::: Information :::
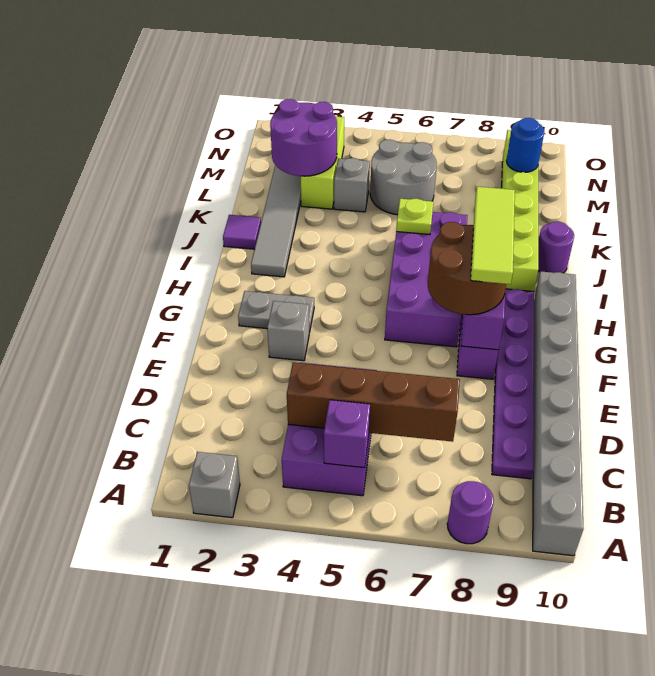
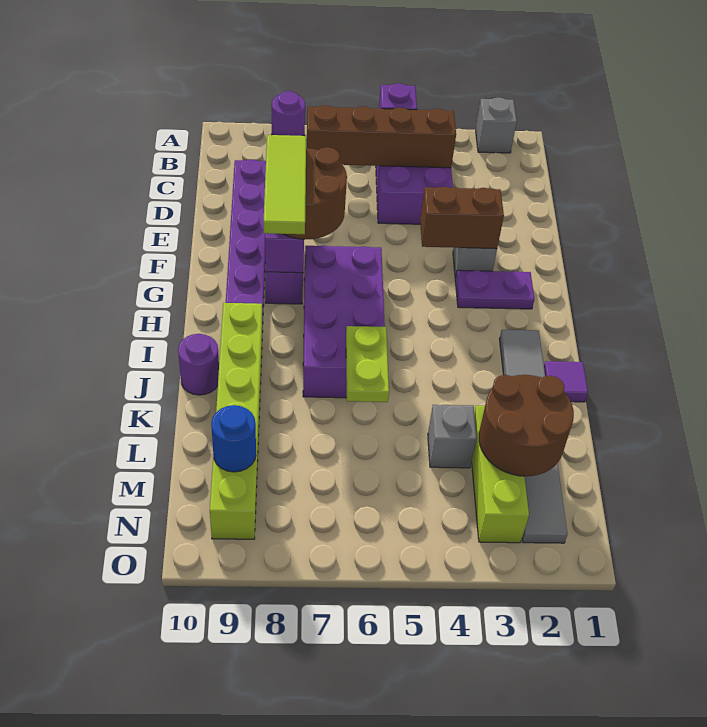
grey brick A10:H10 level 1 -> none
none -> brown brick F3:F4 level 2
grey plate G2:G3 level 1 -> purple plate G2:G3 level 1
lime plate J6 level 2 -> lime plate J6:K6 level 2
purple round brick L2:M3 level 2 -> brown round brick L2:M3 level 2
grey round brick L5:M6 level 1 -> none

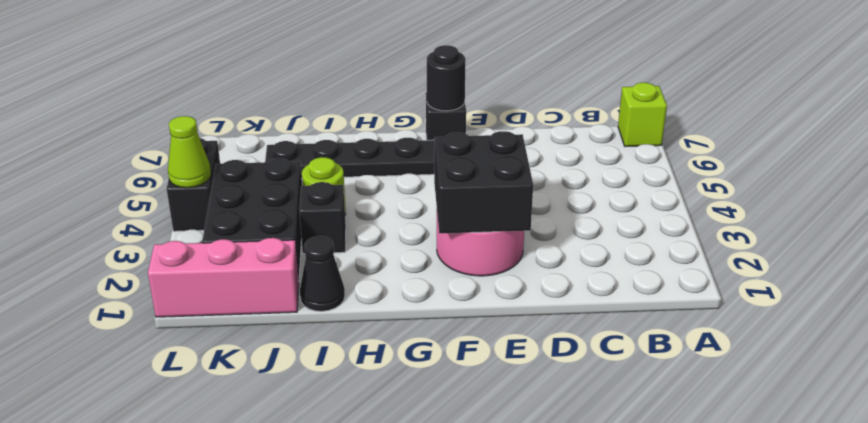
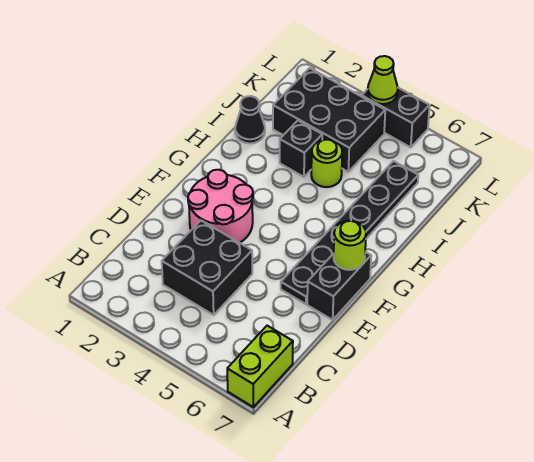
lime brick A7 level 1 -> lime brick A7:B7 level 1
black brick E2:F3 level 2 -> black brick C3:D4 level 1
black brick F7 level 1 -> black brick E7:F7 level 1
black round brick F7 level 2 -> lime round brick F7 level 2
pink brick J1:L1 level 1 -> none

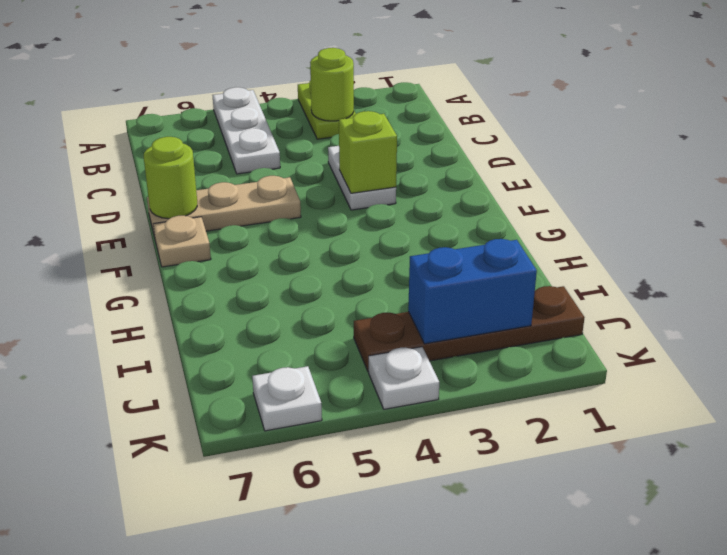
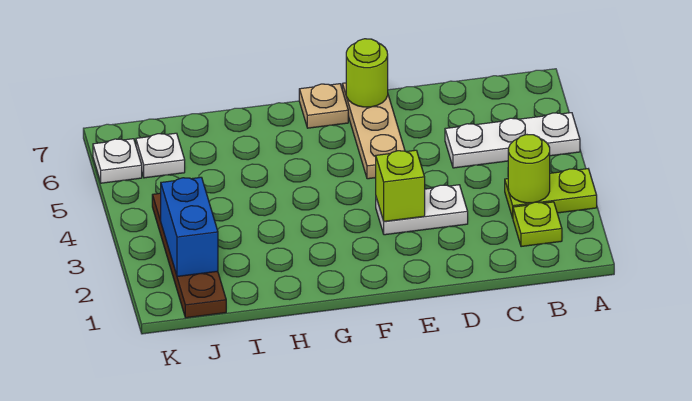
none -> lime plate B2 level 1
white plate K4 level 1 -> white plate J6 level 1

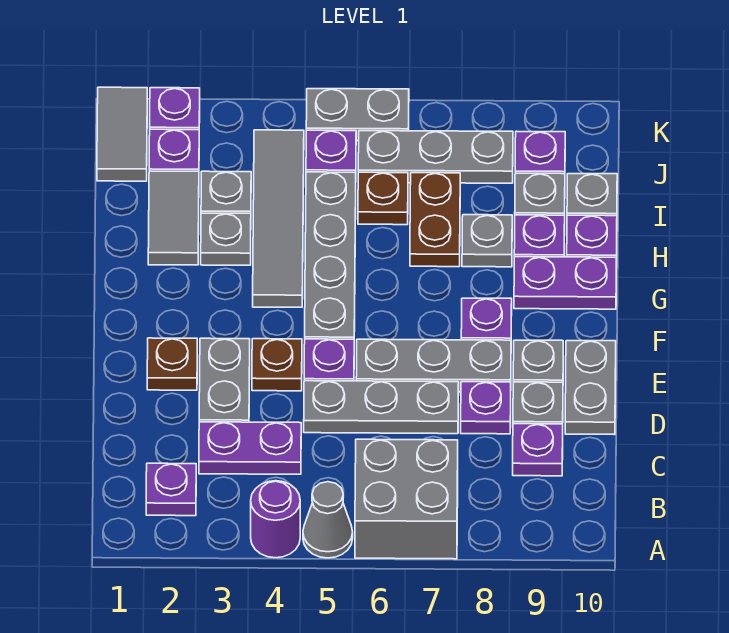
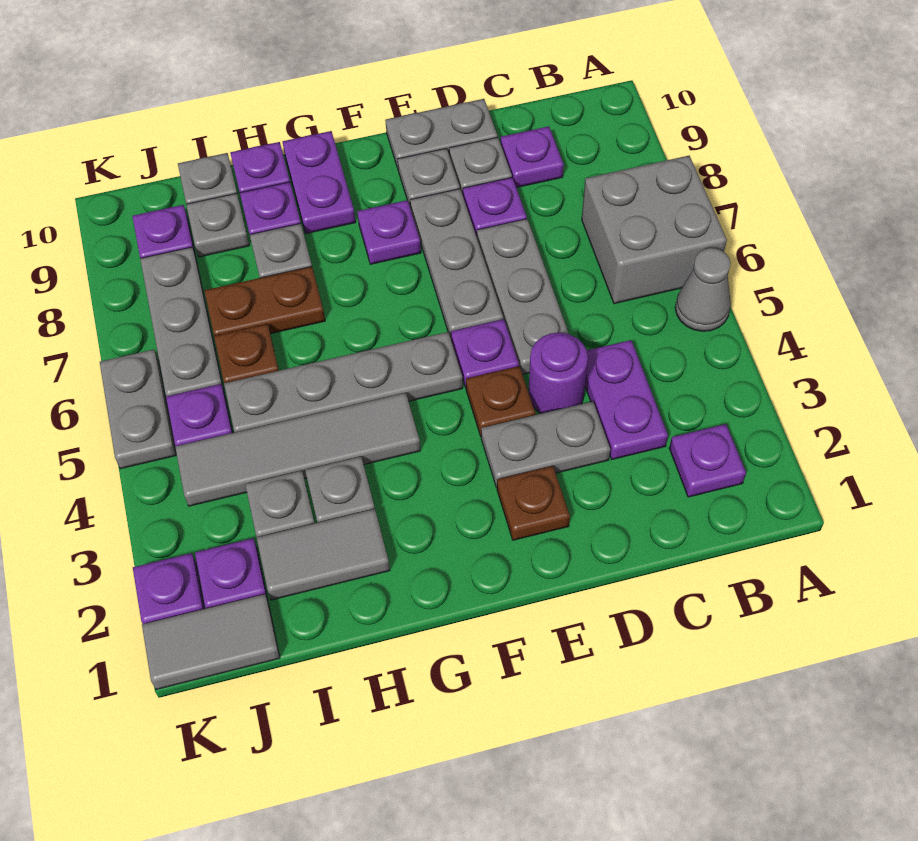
purple round brick A4 level 1 -> purple round brick D4 level 1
:::
# Prompt
The answer consists solely of the lines from the one holding "black brick F7" through the last line of the entries above, set down verbatim, without any pictures.

# Output of the exercise
black brick F7 level 1 -> black brick E7:F7 level 1
black round brick F7 level 2 -> lime round brick F7 level 2
pink brick J1:L1 level 1 -> none

none -> lime plate B2 level 1
white plate K4 level 1 -> white plate J6 level 1

purple round brick A4 level 1 -> purple round brick D4 level 1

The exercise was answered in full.